## Object transformation records
****************************************
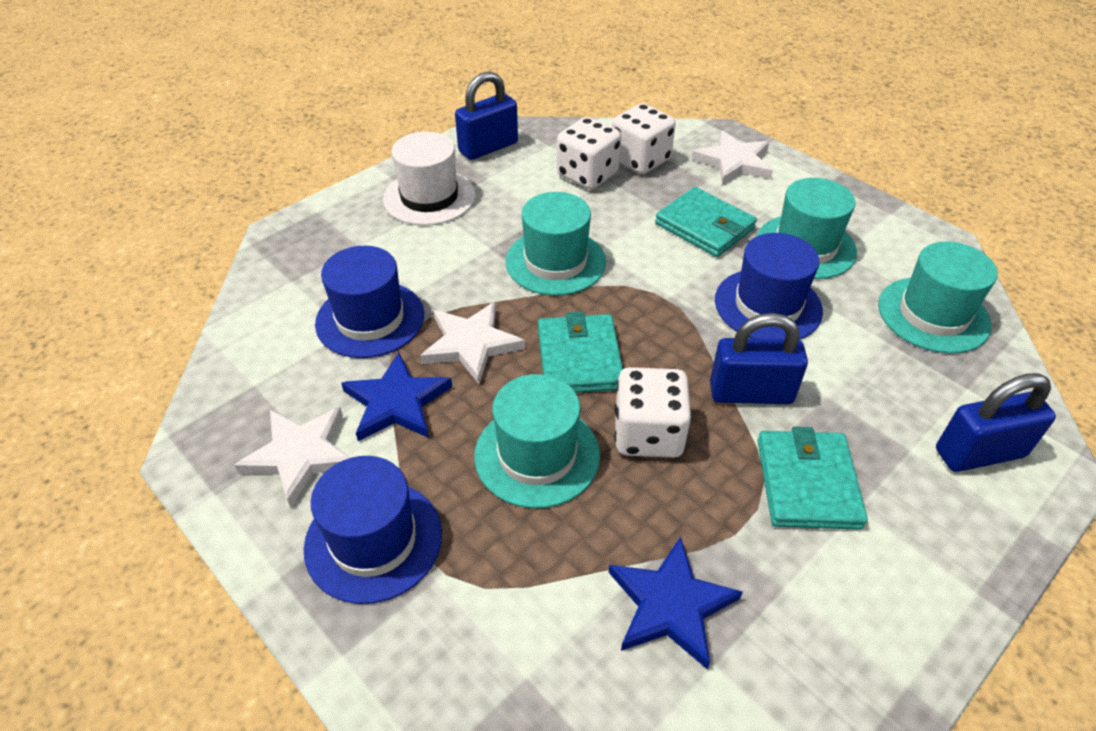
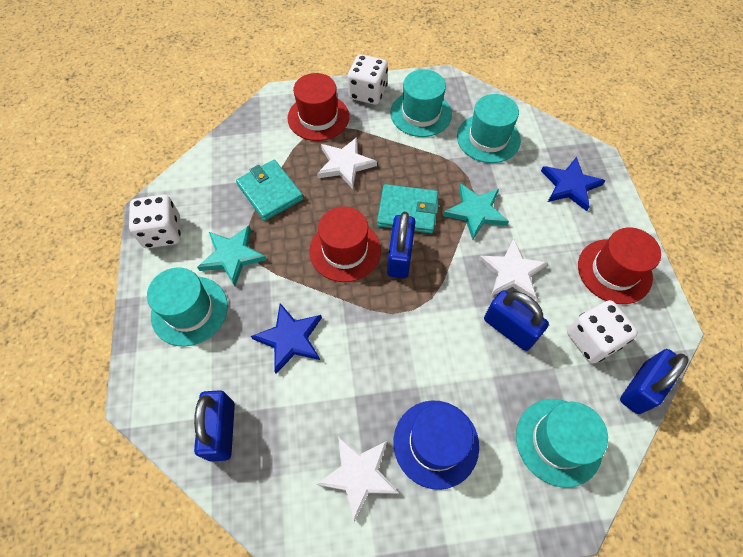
blue hat: 3 -> 1
blue padlock: 3 -> 4
red hat: 0 -> 3
turquoise star: 0 -> 2
turquoise wallet: 3 -> 2
white hat: 1 -> 0

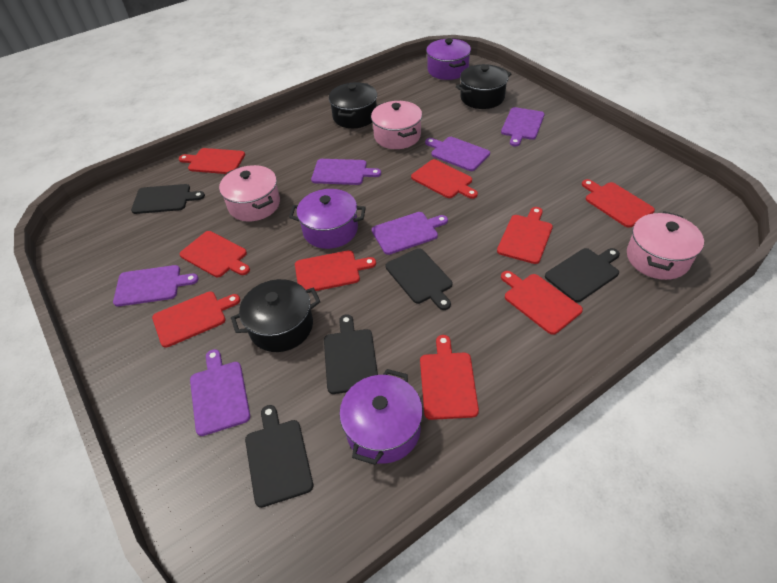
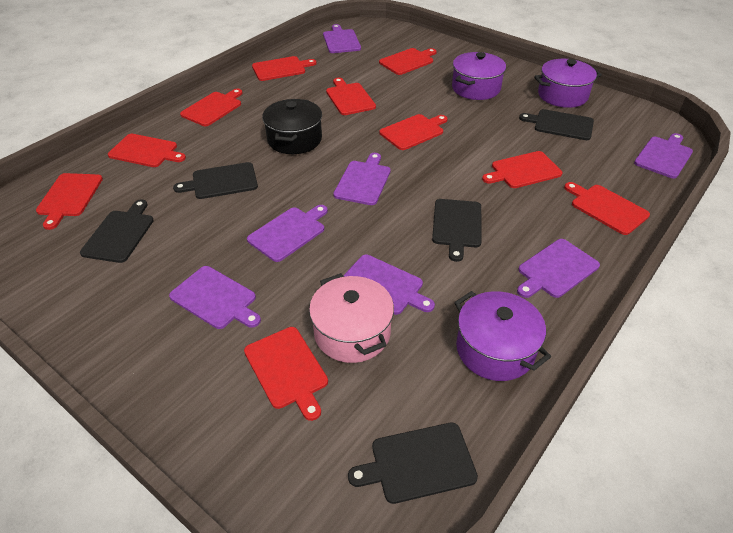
black pot: 3 -> 1
pink pot: 3 -> 1
purple cutting board: 6 -> 7
red cutting board: 9 -> 10

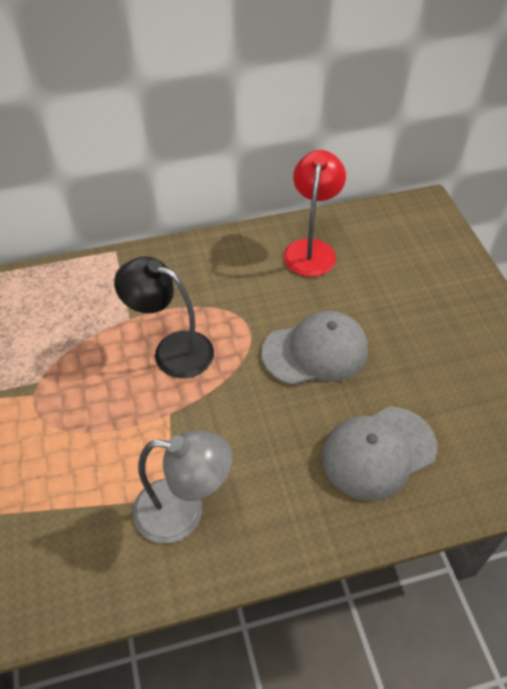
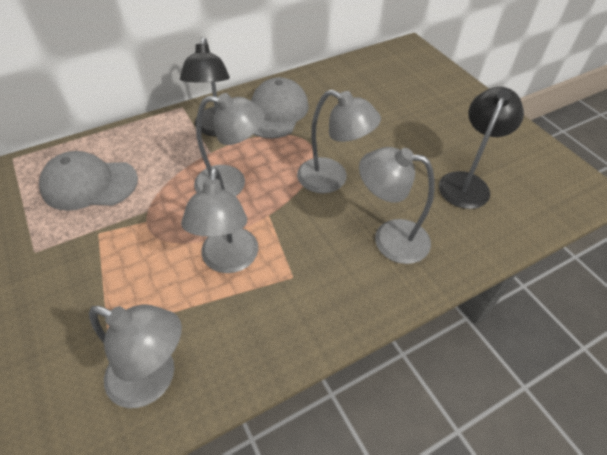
black lamp: 1 -> 2
grey lamp: 1 -> 5
red lamp: 1 -> 0

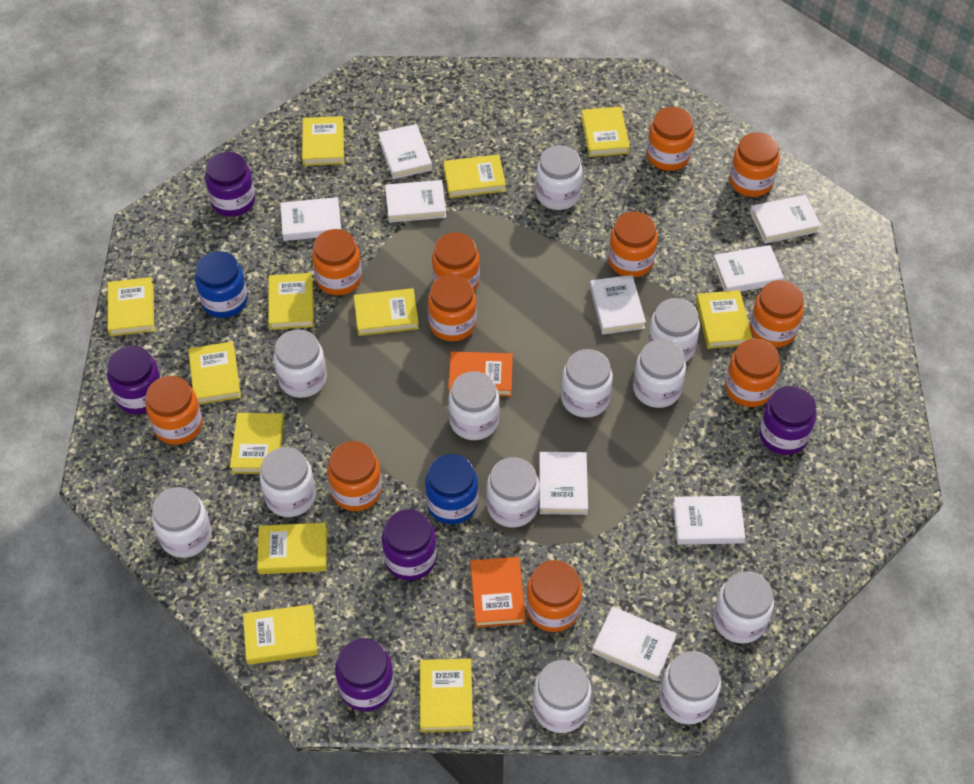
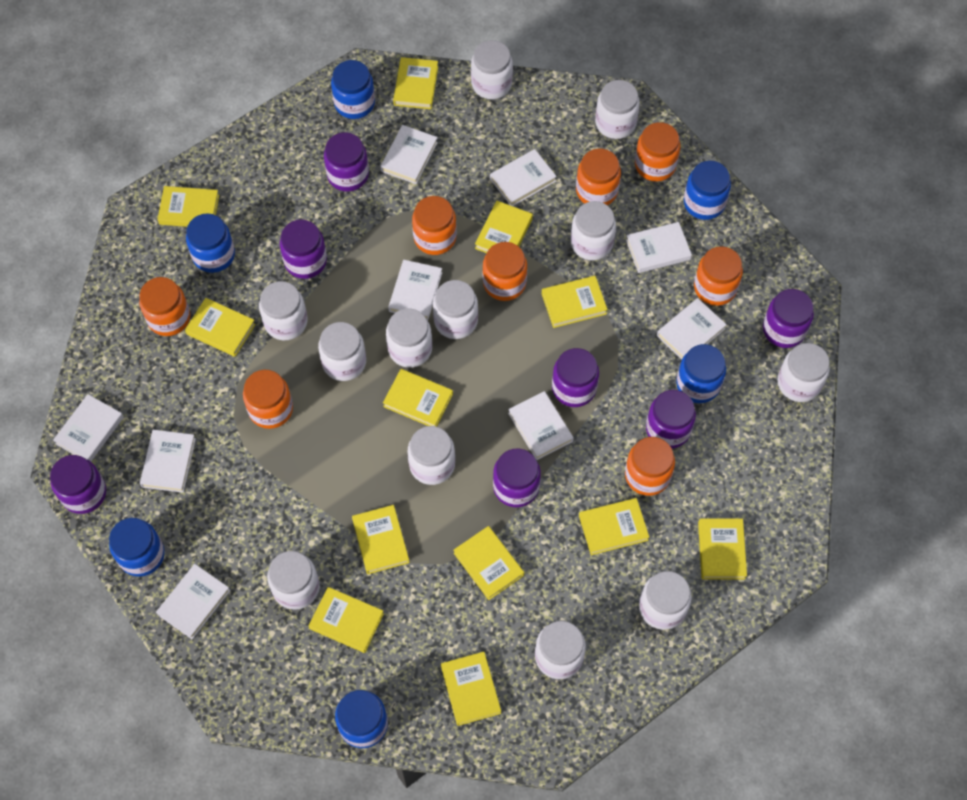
blue jar: 2 -> 6
orange book: 2 -> 0
orange jar: 11 -> 8
purple jar: 5 -> 7

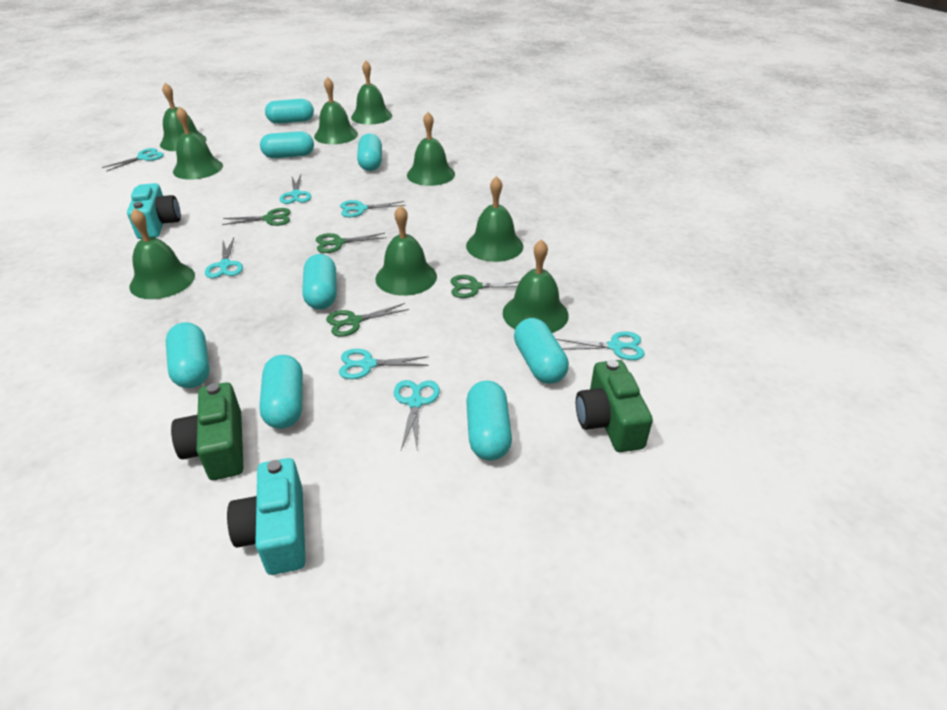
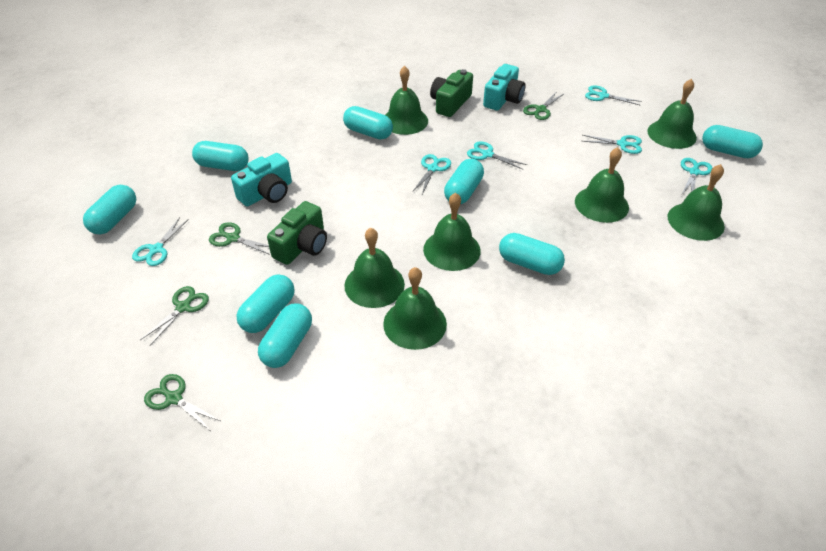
green bell: 9 -> 7
turquoise scissors: 7 -> 6

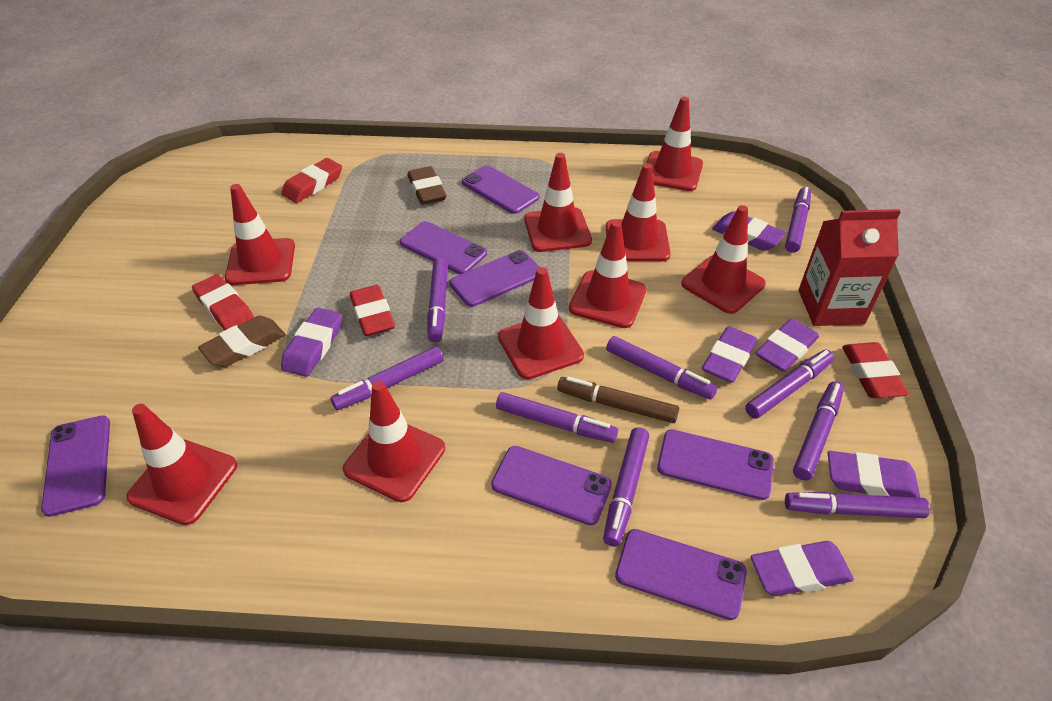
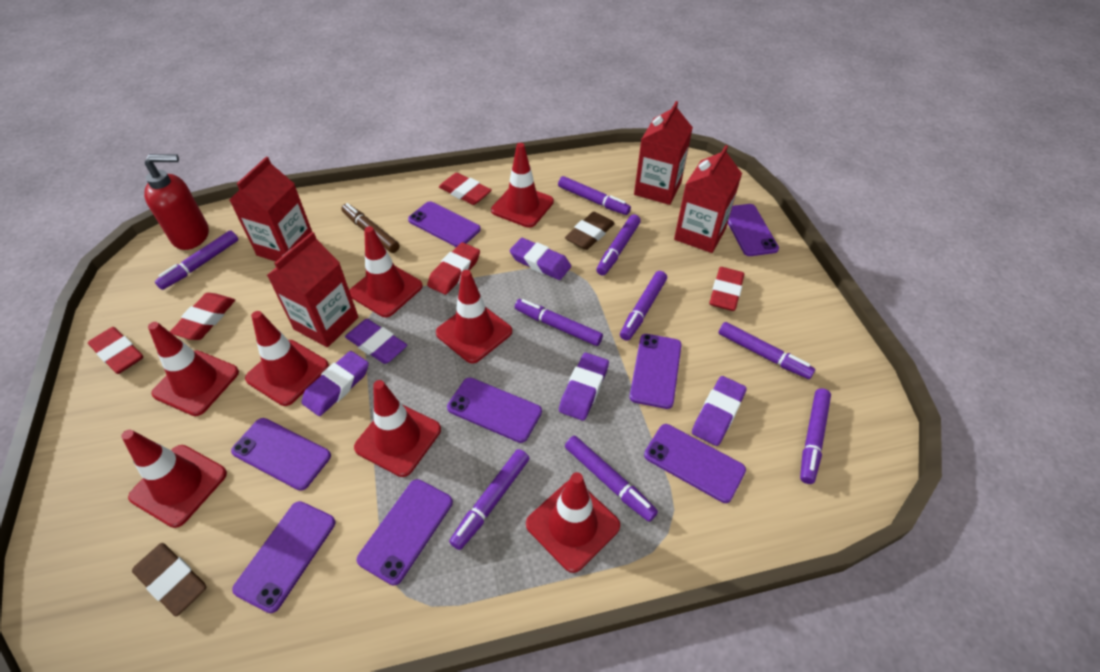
purple eraser: 6 -> 5
purple phone: 7 -> 8
red carton: 1 -> 4
red eraser: 4 -> 5
red soap dispenser: 0 -> 1
red traffic cone: 9 -> 8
****************************************
## Task statement
Your answer should be a single number: how many lines in the preceding entries contain "turquoise".

## Result of the task
3